> THE DATA
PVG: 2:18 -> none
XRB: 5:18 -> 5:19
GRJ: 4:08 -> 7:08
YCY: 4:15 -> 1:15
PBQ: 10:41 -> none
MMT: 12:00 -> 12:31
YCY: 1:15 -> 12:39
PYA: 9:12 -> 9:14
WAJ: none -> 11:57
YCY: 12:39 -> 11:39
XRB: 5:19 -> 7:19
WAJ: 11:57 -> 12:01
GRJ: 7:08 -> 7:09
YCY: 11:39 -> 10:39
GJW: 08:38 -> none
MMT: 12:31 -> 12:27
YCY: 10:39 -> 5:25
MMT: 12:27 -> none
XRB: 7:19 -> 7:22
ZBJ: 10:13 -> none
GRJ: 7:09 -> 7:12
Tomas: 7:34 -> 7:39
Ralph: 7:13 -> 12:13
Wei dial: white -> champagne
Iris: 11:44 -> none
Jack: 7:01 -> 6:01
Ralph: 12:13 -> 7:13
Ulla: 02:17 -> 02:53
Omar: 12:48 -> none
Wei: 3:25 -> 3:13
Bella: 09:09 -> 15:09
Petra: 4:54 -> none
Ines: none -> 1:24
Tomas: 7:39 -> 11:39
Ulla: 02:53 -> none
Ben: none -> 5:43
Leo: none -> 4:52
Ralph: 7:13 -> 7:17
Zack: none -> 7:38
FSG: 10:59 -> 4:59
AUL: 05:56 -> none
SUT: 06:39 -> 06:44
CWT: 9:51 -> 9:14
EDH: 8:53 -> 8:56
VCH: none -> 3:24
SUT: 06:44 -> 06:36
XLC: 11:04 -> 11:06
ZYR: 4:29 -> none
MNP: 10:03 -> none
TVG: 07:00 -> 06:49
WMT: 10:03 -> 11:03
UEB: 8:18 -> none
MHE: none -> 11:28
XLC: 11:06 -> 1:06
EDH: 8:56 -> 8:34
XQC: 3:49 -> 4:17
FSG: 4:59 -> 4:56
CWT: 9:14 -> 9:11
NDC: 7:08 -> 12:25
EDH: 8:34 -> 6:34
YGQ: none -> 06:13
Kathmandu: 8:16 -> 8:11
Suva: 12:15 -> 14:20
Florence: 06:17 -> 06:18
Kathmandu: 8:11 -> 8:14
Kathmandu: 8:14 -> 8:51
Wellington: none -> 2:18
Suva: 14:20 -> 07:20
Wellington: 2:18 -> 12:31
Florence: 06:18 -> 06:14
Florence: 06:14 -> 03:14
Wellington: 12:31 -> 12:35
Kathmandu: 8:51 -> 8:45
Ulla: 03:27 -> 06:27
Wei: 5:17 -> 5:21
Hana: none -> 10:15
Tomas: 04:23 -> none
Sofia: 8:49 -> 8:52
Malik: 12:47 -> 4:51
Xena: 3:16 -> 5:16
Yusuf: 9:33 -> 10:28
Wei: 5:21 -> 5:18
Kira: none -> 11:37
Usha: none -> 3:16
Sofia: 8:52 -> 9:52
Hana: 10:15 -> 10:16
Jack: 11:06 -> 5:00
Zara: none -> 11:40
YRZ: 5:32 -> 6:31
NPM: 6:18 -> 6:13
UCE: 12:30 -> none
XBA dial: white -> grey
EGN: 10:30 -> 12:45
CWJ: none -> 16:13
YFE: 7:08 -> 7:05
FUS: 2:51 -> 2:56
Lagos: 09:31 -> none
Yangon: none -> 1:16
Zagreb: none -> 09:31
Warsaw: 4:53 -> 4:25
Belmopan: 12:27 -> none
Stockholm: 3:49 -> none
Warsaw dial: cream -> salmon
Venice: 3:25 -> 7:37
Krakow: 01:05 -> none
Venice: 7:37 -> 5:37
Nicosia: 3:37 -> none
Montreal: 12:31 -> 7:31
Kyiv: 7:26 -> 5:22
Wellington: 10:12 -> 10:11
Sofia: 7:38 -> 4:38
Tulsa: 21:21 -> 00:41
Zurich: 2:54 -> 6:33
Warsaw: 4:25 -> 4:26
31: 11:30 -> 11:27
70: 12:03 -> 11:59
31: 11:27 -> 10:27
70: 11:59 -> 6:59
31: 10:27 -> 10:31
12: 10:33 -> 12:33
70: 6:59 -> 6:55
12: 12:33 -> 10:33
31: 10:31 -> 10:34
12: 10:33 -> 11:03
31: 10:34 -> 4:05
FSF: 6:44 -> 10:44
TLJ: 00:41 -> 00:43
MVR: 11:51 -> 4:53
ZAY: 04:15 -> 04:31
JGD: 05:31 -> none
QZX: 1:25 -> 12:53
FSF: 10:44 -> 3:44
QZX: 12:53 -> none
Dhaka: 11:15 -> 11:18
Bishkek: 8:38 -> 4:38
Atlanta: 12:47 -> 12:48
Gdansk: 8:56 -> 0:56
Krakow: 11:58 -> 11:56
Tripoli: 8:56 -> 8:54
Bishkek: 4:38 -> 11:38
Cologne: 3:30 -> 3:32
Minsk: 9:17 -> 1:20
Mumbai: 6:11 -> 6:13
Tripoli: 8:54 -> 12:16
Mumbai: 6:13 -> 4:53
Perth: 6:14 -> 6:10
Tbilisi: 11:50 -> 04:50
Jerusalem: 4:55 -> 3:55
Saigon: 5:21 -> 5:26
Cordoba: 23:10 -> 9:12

> YOUR OBJECTIVE
Convert the rows above into a Markdown table with the columns Number and Record line, giving each row's number and its text and skipping any blank lines.

> ANSWER IN FULL
| Number | Record line |
|---|---|
| 1 | PVG: 2:18 -> none |
| 2 | XRB: 5:18 -> 5:19 |
| 3 | GRJ: 4:08 -> 7:08 |
| 4 | YCY: 4:15 -> 1:15 |
| 5 | PBQ: 10:41 -> none |
| 6 | MMT: 12:00 -> 12:31 |
| 7 | YCY: 1:15 -> 12:39 |
| 8 | PYA: 9:12 -> 9:14 |
| 9 | WAJ: none -> 11:57 |
| 10 | YCY: 12:39 -> 11:39 |
| 11 | XRB: 5:19 -> 7:19 |
| 12 | WAJ: 11:57 -> 12:01 |
| 13 | GRJ: 7:08 -> 7:09 |
| 14 | YCY: 11:39 -> 10:39 |
| 15 | GJW: 08:38 -> none |
| 16 | MMT: 12:31 -> 12:27 |
| 17 | YCY: 10:39 -> 5:25 |
| 18 | MMT: 12:27 -> none |
| 19 | XRB: 7:19 -> 7:22 |
| 20 | ZBJ: 10:13 -> none |
| 21 | GRJ: 7:09 -> 7:12 |
| 22 | Tomas: 7:34 -> 7:39 |
| 23 | Ralph: 7:13 -> 12:13 |
| 24 | Wei dial: white -> champagne |
| 25 | Iris: 11:44 -> none |
| 26 | Jack: 7:01 -> 6:01 |
| 27 | Ralph: 12:13 -> 7:13 |
| 28 | Ulla: 02:17 -> 02:53 |
| 29 | Omar: 12:48 -> none |
| 30 | Wei: 3:25 -> 3:13 |
| 31 | Bella: 09:09 -> 15:09 |
| 32 | Petra: 4:54 -> none |
| 33 | Ines: none -> 1:24 |
| 34 | Tomas: 7:39 -> 11:39 |
| 35 | Ulla: 02:53 -> none |
| 36 | Ben: none -> 5:43 |
| 37 | Leo: none -> 4:52 |
| 38 | Ralph: 7:13 -> 7:17 |
| 39 | Zack: none -> 7:38 |
| 40 | FSG: 10:59 -> 4:59 |
| 41 | AUL: 05:56 -> none |
| 42 | SUT: 06:39 -> 06:44 |
| 43 | CWT: 9:51 -> 9:14 |
| 44 | EDH: 8:53 -> 8:56 |
| 45 | VCH: none -> 3:24 |
| 46 | SUT: 06:44 -> 06:36 |
| 47 | XLC: 11:04 -> 11:06 |
| 48 | ZYR: 4:29 -> none |
| 49 | MNP: 10:03 -> none |
| 50 | TVG: 07:00 -> 06:49 |
| 51 | WMT: 10:03 -> 11:03 |
| 52 | UEB: 8:18 -> none |
| 53 | MHE: none -> 11:28 |
| 54 | XLC: 11:06 -> 1:06 |
| 55 | EDH: 8:56 -> 8:34 |
| 56 | XQC: 3:49 -> 4:17 |
| 57 | FSG: 4:59 -> 4:56 |
| 58 | CWT: 9:14 -> 9:11 |
| 59 | NDC: 7:08 -> 12:25 |
| 60 | EDH: 8:34 -> 6:34 |
| 61 | YGQ: none -> 06:13 |
| 62 | Kathmandu: 8:16 -> 8:11 |
| 63 | Suva: 12:15 -> 14:20 |
| 64 | Florence: 06:17 -> 06:18 |
| 65 | Kathmandu: 8:11 -> 8:14 |
| 66 | Kathmandu: 8:14 -> 8:51 |
| 67 | Wellington: none -> 2:18 |
| 68 | Suva: 14:20 -> 07:20 |
| 69 | Wellington: 2:18 -> 12:31 |
| 70 | Florence: 06:18 -> 06:14 |
| 71 | Florence: 06:14 -> 03:14 |
| 72 | Wellington: 12:31 -> 12:35 |
| 73 | Kathmandu: 8:51 -> 8:45 |
| 74 | Ulla: 03:27 -> 06:27 |
| 75 | Wei: 5:17 -> 5:21 |
| 76 | Hana: none -> 10:15 |
| 77 | Tomas: 04:23 -> none |
| 78 | Sofia: 8:49 -> 8:52 |
| 79 | Malik: 12:47 -> 4:51 |
| 80 | Xena: 3:16 -> 5:16 |
| 81 | Yusuf: 9:33 -> 10:28 |
| 82 | Wei: 5:21 -> 5:18 |
| 83 | Kira: none -> 11:37 |
| 84 | Usha: none -> 3:16 |
| 85 | Sofia: 8:52 -> 9:52 |
| 86 | Hana: 10:15 -> 10:16 |
| 87 | Jack: 11:06 -> 5:00 |
| 88 | Zara: none -> 11:40 |
| 89 | YRZ: 5:32 -> 6:31 |
| 90 | NPM: 6:18 -> 6:13 |
| 91 | UCE: 12:30 -> none |
| 92 | XBA dial: white -> grey |
| 93 | EGN: 10:30 -> 12:45 |
| 94 | CWJ: none -> 16:13 |
| 95 | YFE: 7:08 -> 7:05 |
| 96 | FUS: 2:51 -> 2:56 |
| 97 | Lagos: 09:31 -> none |
| 98 | Yangon: none -> 1:16 |
| 99 | Zagreb: none -> 09:31 |
| 100 | Warsaw: 4:53 -> 4:25 |
| 101 | Belmopan: 12:27 -> none |
| 102 | Stockholm: 3:49 -> none |
| 103 | Warsaw dial: cream -> salmon |
| 104 | Venice: 3:25 -> 7:37 |
| 105 | Krakow: 01:05 -> none |
| 106 | Venice: 7:37 -> 5:37 |
| 107 | Nicosia: 3:37 -> none |
| 108 | Montreal: 12:31 -> 7:31 |
| 109 | Kyiv: 7:26 -> 5:22 |
| 110 | Wellington: 10:12 -> 10:11 |
| 111 | Sofia: 7:38 -> 4:38 |
| 112 | Tulsa: 21:21 -> 00:41 |
| 113 | Zurich: 2:54 -> 6:33 |
| 114 | Warsaw: 4:25 -> 4:26 |
| 115 | 31: 11:30 -> 11:27 |
| 116 | 70: 12:03 -> 11:59 |
| 117 | 31: 11:27 -> 10:27 |
| 118 | 70: 11:59 -> 6:59 |
| 119 | 31: 10:27 -> 10:31 |
| 120 | 12: 10:33 -> 12:33 |
| 121 | 70: 6:59 -> 6:55 |
| 122 | 12: 12:33 -> 10:33 |
| 123 | 31: 10:31 -> 10:34 |
| 124 | 12: 10:33 -> 11:03 |
| 125 | 31: 10:34 -> 4:05 |
| 126 | FSF: 6:44 -> 10:44 |
| 127 | TLJ: 00:41 -> 00:43 |
| 128 | MVR: 11:51 -> 4:53 |
| 129 | ZAY: 04:15 -> 04:31 |
| 130 | JGD: 05:31 -> none |
| 131 | QZX: 1:25 -> 12:53 |
| 132 | FSF: 10:44 -> 3:44 |
| 133 | QZX: 12:53 -> none |
| 134 | Dhaka: 11:15 -> 11:18 |
| 135 | Bishkek: 8:38 -> 4:38 |
| 136 | Atlanta: 12:47 -> 12:48 |
| 137 | Gdansk: 8:56 -> 0:56 |
| 138 | Krakow: 11:58 -> 11:56 |
| 139 | Tripoli: 8:56 -> 8:54 |
| 140 | Bishkek: 4:38 -> 11:38 |
| 141 | Cologne: 3:30 -> 3:32 |
| 142 | Minsk: 9:17 -> 1:20 |
| 143 | Mumbai: 6:11 -> 6:13 |
| 144 | Tripoli: 8:54 -> 12:16 |
| 145 | Mumbai: 6:13 -> 4:53 |
| 146 | Perth: 6:14 -> 6:10 |
| 147 | Tbilisi: 11:50 -> 04:50 |
| 148 | Jerusalem: 4:55 -> 3:55 |
| 149 | Saigon: 5:21 -> 5:26 |
| 150 | Cordoba: 23:10 -> 9:12 |